* [About this exercise] What is needed is an exact repeat of the lines from the line containing "U206 pin C: ISO_E -> J202/2" through the final line of the entries below, and nothing else.

* [Records to process]
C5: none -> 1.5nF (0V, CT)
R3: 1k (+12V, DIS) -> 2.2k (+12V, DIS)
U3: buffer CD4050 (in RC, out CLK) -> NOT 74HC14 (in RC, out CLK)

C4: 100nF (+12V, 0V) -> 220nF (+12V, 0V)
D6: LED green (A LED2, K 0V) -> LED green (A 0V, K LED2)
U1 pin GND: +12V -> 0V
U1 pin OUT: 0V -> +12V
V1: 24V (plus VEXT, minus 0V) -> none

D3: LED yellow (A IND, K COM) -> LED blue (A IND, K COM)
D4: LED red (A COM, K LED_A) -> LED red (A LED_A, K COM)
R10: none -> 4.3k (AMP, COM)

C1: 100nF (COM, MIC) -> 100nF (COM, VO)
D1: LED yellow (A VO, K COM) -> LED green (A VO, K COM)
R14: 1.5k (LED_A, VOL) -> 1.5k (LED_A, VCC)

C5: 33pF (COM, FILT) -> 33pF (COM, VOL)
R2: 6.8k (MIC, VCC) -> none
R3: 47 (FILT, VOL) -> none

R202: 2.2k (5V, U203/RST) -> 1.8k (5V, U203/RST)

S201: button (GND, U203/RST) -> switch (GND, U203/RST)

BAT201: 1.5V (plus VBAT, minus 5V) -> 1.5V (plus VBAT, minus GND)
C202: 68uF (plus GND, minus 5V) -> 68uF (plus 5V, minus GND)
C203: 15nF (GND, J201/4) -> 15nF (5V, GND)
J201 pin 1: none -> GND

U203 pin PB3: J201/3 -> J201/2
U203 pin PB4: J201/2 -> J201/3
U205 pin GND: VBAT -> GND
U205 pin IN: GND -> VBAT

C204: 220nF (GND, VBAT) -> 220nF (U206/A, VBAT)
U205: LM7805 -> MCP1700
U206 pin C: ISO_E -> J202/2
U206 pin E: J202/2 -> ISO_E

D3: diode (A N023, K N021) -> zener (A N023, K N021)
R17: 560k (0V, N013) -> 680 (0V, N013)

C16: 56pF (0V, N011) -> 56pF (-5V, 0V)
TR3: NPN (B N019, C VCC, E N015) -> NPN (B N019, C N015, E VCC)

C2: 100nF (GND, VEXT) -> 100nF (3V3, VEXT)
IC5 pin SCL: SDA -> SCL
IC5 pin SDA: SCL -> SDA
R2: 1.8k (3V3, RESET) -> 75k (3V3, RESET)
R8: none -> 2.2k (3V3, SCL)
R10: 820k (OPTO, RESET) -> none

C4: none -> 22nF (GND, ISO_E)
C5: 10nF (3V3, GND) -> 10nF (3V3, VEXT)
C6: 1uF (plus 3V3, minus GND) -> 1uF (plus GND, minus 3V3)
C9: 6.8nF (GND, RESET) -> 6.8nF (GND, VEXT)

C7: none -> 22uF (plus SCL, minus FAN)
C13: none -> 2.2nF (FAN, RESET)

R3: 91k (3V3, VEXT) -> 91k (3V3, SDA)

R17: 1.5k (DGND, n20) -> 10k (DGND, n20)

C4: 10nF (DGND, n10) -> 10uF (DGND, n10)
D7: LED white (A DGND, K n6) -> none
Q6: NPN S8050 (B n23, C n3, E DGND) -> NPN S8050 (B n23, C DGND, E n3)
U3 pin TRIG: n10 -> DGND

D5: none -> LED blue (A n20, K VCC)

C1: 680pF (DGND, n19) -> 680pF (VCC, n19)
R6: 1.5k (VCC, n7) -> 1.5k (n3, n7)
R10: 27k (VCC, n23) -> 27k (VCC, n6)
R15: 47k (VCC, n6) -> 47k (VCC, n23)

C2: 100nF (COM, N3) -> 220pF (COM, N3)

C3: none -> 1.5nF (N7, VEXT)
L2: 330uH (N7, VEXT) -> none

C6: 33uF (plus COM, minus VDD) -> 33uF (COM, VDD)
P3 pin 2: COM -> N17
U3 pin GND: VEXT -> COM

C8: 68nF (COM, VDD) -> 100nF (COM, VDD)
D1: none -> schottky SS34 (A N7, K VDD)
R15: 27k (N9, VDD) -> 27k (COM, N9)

* [Result of this exercise]
U206 pin C: ISO_E -> J202/2
U206 pin E: J202/2 -> ISO_E

D3: diode (A N023, K N021) -> zener (A N023, K N021)
R17: 560k (0V, N013) -> 680 (0V, N013)

C16: 56pF (0V, N011) -> 56pF (-5V, 0V)
TR3: NPN (B N019, C VCC, E N015) -> NPN (B N019, C N015, E VCC)

C2: 100nF (GND, VEXT) -> 100nF (3V3, VEXT)
IC5 pin SCL: SDA -> SCL
IC5 pin SDA: SCL -> SDA
R2: 1.8k (3V3, RESET) -> 75k (3V3, RESET)
R8: none -> 2.2k (3V3, SCL)
R10: 820k (OPTO, RESET) -> none

C4: none -> 22nF (GND, ISO_E)
C5: 10nF (3V3, GND) -> 10nF (3V3, VEXT)
C6: 1uF (plus 3V3, minus GND) -> 1uF (plus GND, minus 3V3)
C9: 6.8nF (GND, RESET) -> 6.8nF (GND, VEXT)

C7: none -> 22uF (plus SCL, minus FAN)
C13: none -> 2.2nF (FAN, RESET)

R3: 91k (3V3, VEXT) -> 91k (3V3, SDA)

R17: 1.5k (DGND, n20) -> 10k (DGND, n20)

C4: 10nF (DGND, n10) -> 10uF (DGND, n10)
D7: LED white (A DGND, K n6) -> none
Q6: NPN S8050 (B n23, C n3, E DGND) -> NPN S8050 (B n23, C DGND, E n3)
U3 pin TRIG: n10 -> DGND

D5: none -> LED blue (A n20, K VCC)

C1: 680pF (DGND, n19) -> 680pF (VCC, n19)
R6: 1.5k (VCC, n7) -> 1.5k (n3, n7)
R10: 27k (VCC, n23) -> 27k (VCC, n6)
R15: 47k (VCC, n6) -> 47k (VCC, n23)

C2: 100nF (COM, N3) -> 220pF (COM, N3)

C3: none -> 1.5nF (N7, VEXT)
L2: 330uH (N7, VEXT) -> none

C6: 33uF (plus COM, minus VDD) -> 33uF (COM, VDD)
P3 pin 2: COM -> N17
U3 pin GND: VEXT -> COM

C8: 68nF (COM, VDD) -> 100nF (COM, VDD)
D1: none -> schottky SS34 (A N7, K VDD)
R15: 27k (N9, VDD) -> 27k (COM, N9)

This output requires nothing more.